Your objective: Set out every one of the records below as a numbered list, omitting any blank lines.

Dataset entries:
# # # # #

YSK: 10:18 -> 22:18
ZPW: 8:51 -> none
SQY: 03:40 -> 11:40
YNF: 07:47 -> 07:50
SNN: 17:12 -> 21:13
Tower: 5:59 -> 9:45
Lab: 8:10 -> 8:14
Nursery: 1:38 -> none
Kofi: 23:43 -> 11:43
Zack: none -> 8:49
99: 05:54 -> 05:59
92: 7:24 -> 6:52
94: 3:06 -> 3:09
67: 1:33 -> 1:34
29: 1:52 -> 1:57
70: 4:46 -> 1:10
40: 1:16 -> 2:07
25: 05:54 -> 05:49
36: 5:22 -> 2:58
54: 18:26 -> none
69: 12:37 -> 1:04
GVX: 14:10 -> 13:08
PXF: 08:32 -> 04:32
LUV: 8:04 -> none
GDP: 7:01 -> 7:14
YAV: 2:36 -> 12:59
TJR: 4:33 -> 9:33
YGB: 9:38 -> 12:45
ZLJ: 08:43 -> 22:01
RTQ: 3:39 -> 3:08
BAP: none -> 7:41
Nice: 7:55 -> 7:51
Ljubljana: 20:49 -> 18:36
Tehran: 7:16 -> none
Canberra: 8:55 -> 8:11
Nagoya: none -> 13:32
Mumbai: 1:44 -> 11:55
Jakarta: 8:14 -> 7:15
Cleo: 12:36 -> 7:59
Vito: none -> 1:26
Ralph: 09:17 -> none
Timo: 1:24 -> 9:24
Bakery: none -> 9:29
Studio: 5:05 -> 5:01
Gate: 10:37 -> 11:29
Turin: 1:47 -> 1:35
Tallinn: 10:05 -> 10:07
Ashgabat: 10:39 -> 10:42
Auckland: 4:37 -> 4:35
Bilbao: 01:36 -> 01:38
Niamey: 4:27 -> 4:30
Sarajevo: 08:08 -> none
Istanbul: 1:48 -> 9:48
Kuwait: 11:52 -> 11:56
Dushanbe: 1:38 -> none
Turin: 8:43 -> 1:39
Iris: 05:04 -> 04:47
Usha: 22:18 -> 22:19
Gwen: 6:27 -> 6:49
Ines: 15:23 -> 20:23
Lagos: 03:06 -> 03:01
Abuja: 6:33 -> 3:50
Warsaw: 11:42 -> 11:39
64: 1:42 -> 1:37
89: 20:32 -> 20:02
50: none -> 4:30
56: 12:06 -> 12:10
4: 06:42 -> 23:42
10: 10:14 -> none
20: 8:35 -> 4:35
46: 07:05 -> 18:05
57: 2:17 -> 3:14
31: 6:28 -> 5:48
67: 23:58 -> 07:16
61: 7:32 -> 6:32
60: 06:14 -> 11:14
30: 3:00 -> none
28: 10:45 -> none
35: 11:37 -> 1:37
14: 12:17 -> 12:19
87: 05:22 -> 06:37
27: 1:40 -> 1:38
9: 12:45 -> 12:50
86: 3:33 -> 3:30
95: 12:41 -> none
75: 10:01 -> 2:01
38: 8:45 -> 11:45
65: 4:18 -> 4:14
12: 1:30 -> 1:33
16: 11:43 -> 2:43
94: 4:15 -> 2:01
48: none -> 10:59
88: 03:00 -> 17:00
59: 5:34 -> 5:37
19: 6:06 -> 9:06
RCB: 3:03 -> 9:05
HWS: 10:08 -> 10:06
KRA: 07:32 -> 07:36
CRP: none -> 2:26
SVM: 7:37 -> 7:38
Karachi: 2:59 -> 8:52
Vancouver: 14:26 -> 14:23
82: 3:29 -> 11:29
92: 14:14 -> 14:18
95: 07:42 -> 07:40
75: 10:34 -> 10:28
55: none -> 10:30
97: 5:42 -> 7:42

# # # # #

Exercise response:
1. YSK: 10:18 -> 22:18
2. ZPW: 8:51 -> none
3. SQY: 03:40 -> 11:40
4. YNF: 07:47 -> 07:50
5. SNN: 17:12 -> 21:13
6. Tower: 5:59 -> 9:45
7. Lab: 8:10 -> 8:14
8. Nursery: 1:38 -> none
9. Kofi: 23:43 -> 11:43
10. Zack: none -> 8:49
11. 99: 05:54 -> 05:59
12. 92: 7:24 -> 6:52
13. 94: 3:06 -> 3:09
14. 67: 1:33 -> 1:34
15. 29: 1:52 -> 1:57
16. 70: 4:46 -> 1:10
17. 40: 1:16 -> 2:07
18. 25: 05:54 -> 05:49
19. 36: 5:22 -> 2:58
20. 54: 18:26 -> none
21. 69: 12:37 -> 1:04
22. GVX: 14:10 -> 13:08
23. PXF: 08:32 -> 04:32
24. LUV: 8:04 -> none
25. GDP: 7:01 -> 7:14
26. YAV: 2:36 -> 12:59
27. TJR: 4:33 -> 9:33
28. YGB: 9:38 -> 12:45
29. ZLJ: 08:43 -> 22:01
30. RTQ: 3:39 -> 3:08
31. BAP: none -> 7:41
32. Nice: 7:55 -> 7:51
33. Ljubljana: 20:49 -> 18:36
34. Tehran: 7:16 -> none
35. Canberra: 8:55 -> 8:11
36. Nagoya: none -> 13:32
37. Mumbai: 1:44 -> 11:55
38. Jakarta: 8:14 -> 7:15
39. Cleo: 12:36 -> 7:59
40. Vito: none -> 1:26
41. Ralph: 09:17 -> none
42. Timo: 1:24 -> 9:24
43. Bakery: none -> 9:29
44. Studio: 5:05 -> 5:01
45. Gate: 10:37 -> 11:29
46. Turin: 1:47 -> 1:35
47. Tallinn: 10:05 -> 10:07
48. Ashgabat: 10:39 -> 10:42
49. Auckland: 4:37 -> 4:35
50. Bilbao: 01:36 -> 01:38
51. Niamey: 4:27 -> 4:30
52. Sarajevo: 08:08 -> none
53. Istanbul: 1:48 -> 9:48
54. Kuwait: 11:52 -> 11:56
55. Dushanbe: 1:38 -> none
56. Turin: 8:43 -> 1:39
57. Iris: 05:04 -> 04:47
58. Usha: 22:18 -> 22:19
59. Gwen: 6:27 -> 6:49
60. Ines: 15:23 -> 20:23
61. Lagos: 03:06 -> 03:01
62. Abuja: 6:33 -> 3:50
63. Warsaw: 11:42 -> 11:39
64. 64: 1:42 -> 1:37
65. 89: 20:32 -> 20:02
66. 50: none -> 4:30
67. 56: 12:06 -> 12:10
68. 4: 06:42 -> 23:42
69. 10: 10:14 -> none
70. 20: 8:35 -> 4:35
71. 46: 07:05 -> 18:05
72. 57: 2:17 -> 3:14
73. 31: 6:28 -> 5:48
74. 67: 23:58 -> 07:16
75. 61: 7:32 -> 6:32
76. 60: 06:14 -> 11:14
77. 30: 3:00 -> none
78. 28: 10:45 -> none
79. 35: 11:37 -> 1:37
80. 14: 12:17 -> 12:19
81. 87: 05:22 -> 06:37
82. 27: 1:40 -> 1:38
83. 9: 12:45 -> 12:50
84. 86: 3:33 -> 3:30
85. 95: 12:41 -> none
86. 75: 10:01 -> 2:01
87. 38: 8:45 -> 11:45
88. 65: 4:18 -> 4:14
89. 12: 1:30 -> 1:33
90. 16: 11:43 -> 2:43
91. 94: 4:15 -> 2:01
92. 48: none -> 10:59
93. 88: 03:00 -> 17:00
94. 59: 5:34 -> 5:37
95. 19: 6:06 -> 9:06
96. RCB: 3:03 -> 9:05
97. HWS: 10:08 -> 10:06
98. KRA: 07:32 -> 07:36
99. CRP: none -> 2:26
100. SVM: 7:37 -> 7:38
101. Karachi: 2:59 -> 8:52
102. Vancouver: 14:26 -> 14:23
103. 82: 3:29 -> 11:29
104. 92: 14:14 -> 14:18
105. 95: 07:42 -> 07:40
106. 75: 10:34 -> 10:28
107. 55: none -> 10:30
108. 97: 5:42 -> 7:42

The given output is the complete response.